WHAT IS EXPECTED
Would you reproduce each line below exactly, leaving every picture out?

MATERIAL FOR THIS EXERCISE
^^^^^^^^^^^^^^^^

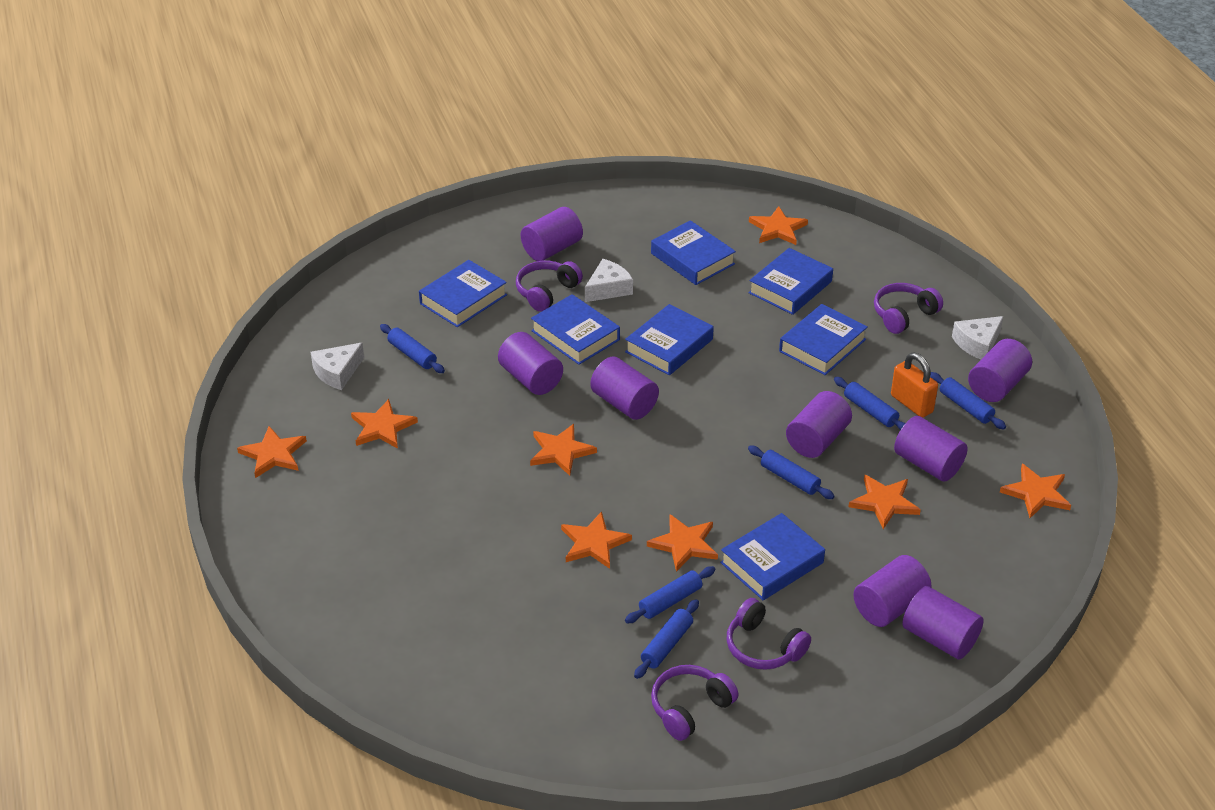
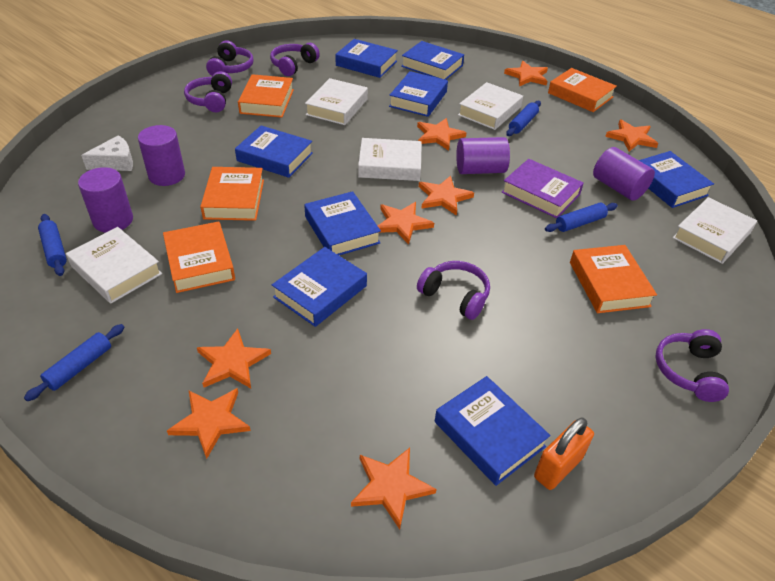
blue book: 7 -> 8
blue rolling pin: 6 -> 4
orange book: 0 -> 5
purple book: 0 -> 1
purple cylinder: 8 -> 4
purple headphones: 4 -> 5
white book: 0 -> 5
white cheese: 3 -> 1

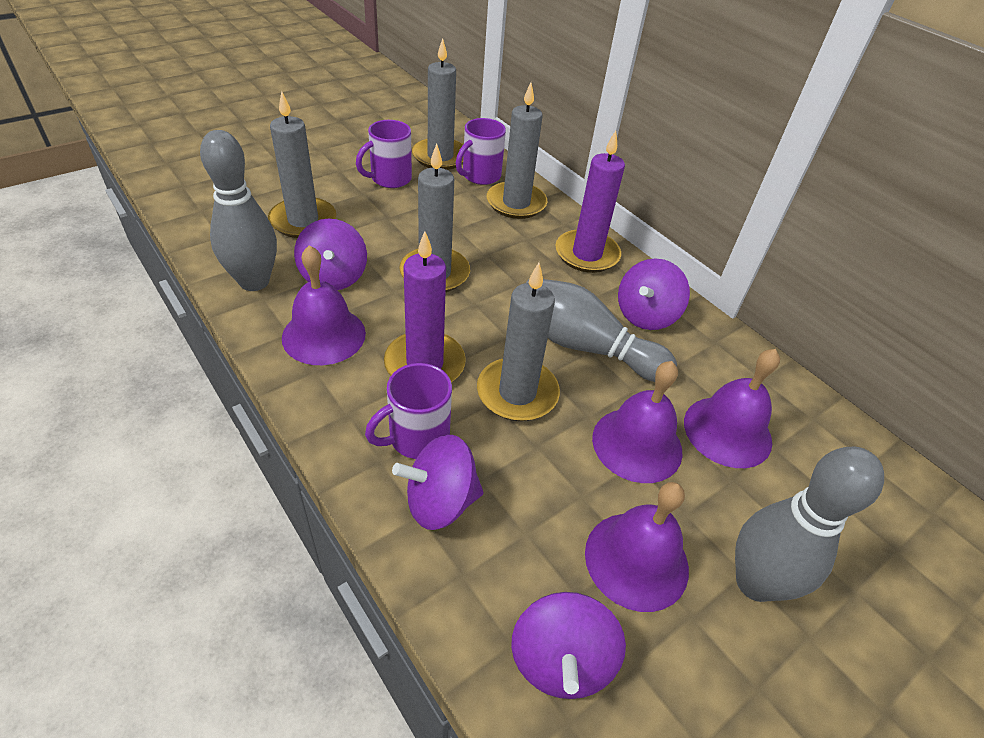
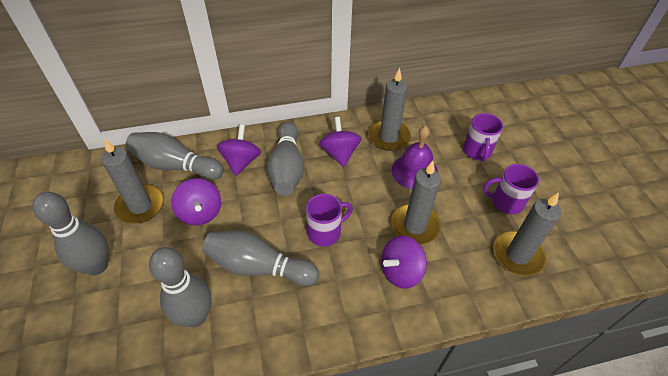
grey bowling pin: 3 -> 5
grey candle: 5 -> 4
purple bell: 4 -> 1
purple candle: 2 -> 0

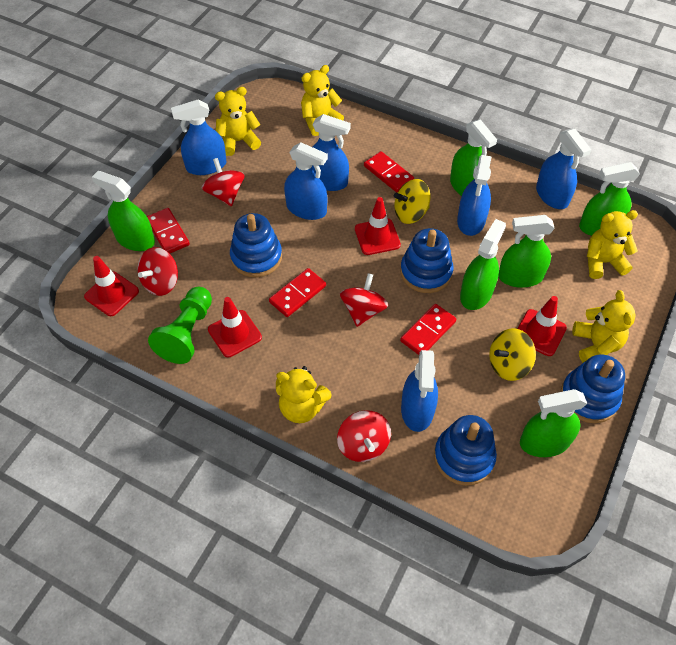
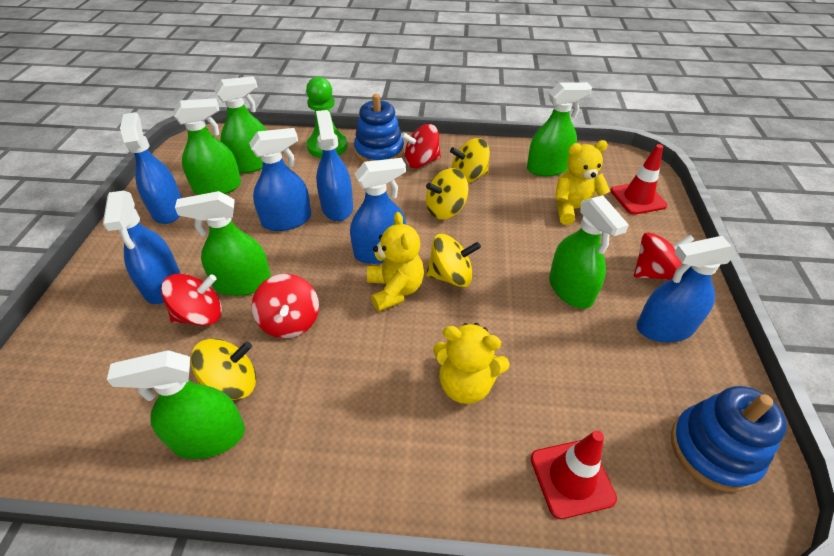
blue stacking toy: 4 -> 2
red domino: 4 -> 0
red traffic cone: 4 -> 2
yellow spinning top: 2 -> 4
yellow teddy bear: 5 -> 3

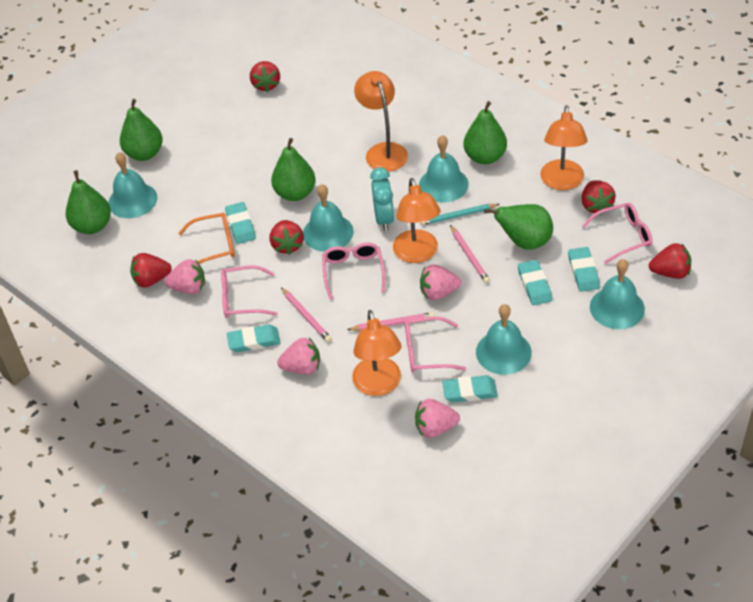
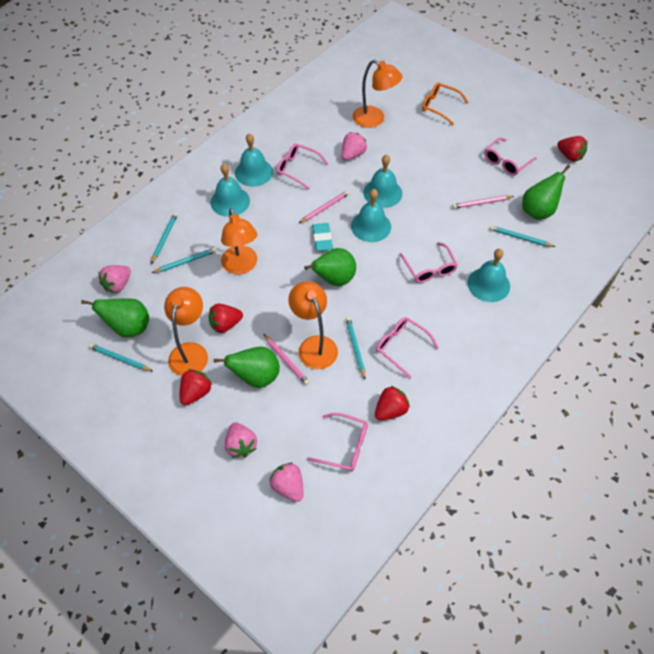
green pear: 5 -> 4
pink glasses: 4 -> 5
red strawberry: 5 -> 4
turquoise clock: 1 -> 0
turquoise eraser: 5 -> 1
turquoise pencil: 1 -> 5

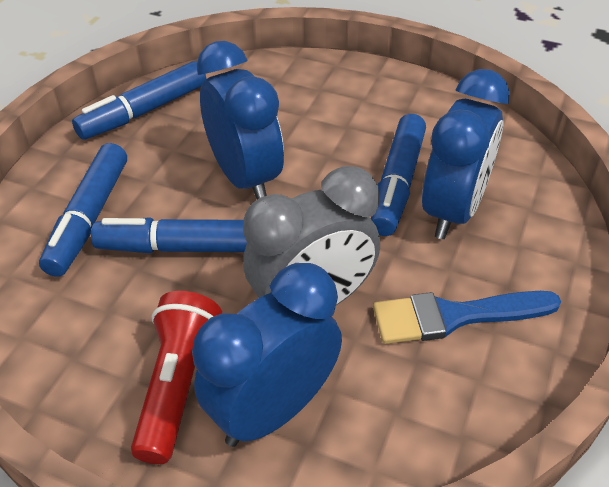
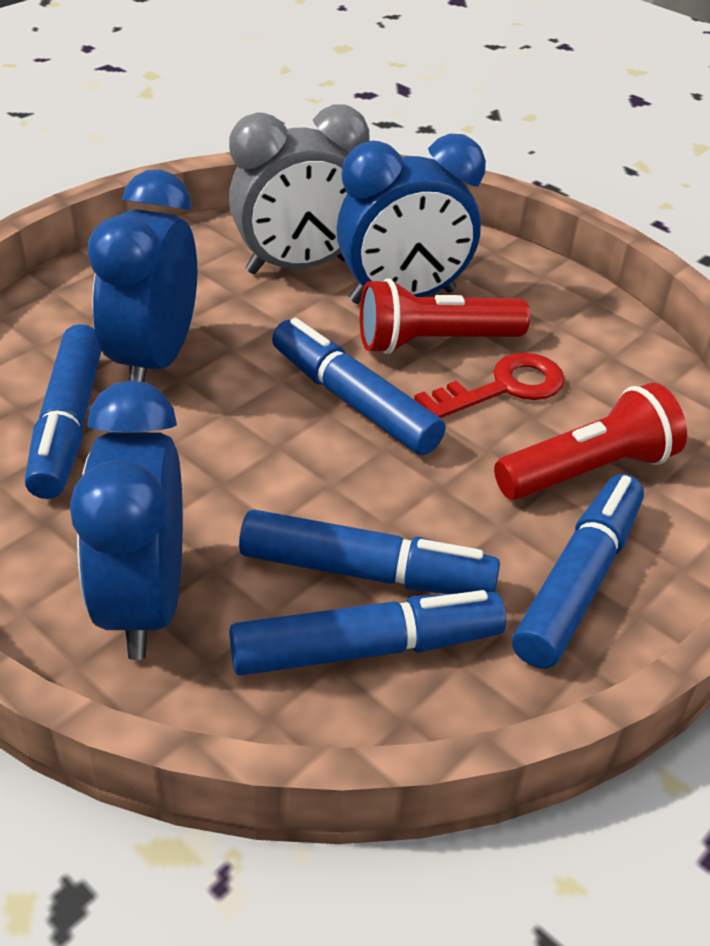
blue brush: 1 -> 0
blue marker: 4 -> 5
red flashlight: 1 -> 2
red key: 0 -> 1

^^^^^^^^^^^^^^^^

RESULT
blue book: 7 -> 8
blue rolling pin: 6 -> 4
orange book: 0 -> 5
purple book: 0 -> 1
purple cylinder: 8 -> 4
purple headphones: 4 -> 5
white book: 0 -> 5
white cheese: 3 -> 1

grey bowling pin: 3 -> 5
grey candle: 5 -> 4
purple bell: 4 -> 1
purple candle: 2 -> 0

blue stacking toy: 4 -> 2
red domino: 4 -> 0
red traffic cone: 4 -> 2
yellow spinning top: 2 -> 4
yellow teddy bear: 5 -> 3

green pear: 5 -> 4
pink glasses: 4 -> 5
red strawberry: 5 -> 4
turquoise clock: 1 -> 0
turquoise eraser: 5 -> 1
turquoise pencil: 1 -> 5

blue brush: 1 -> 0
blue marker: 4 -> 5
red flashlight: 1 -> 2
red key: 0 -> 1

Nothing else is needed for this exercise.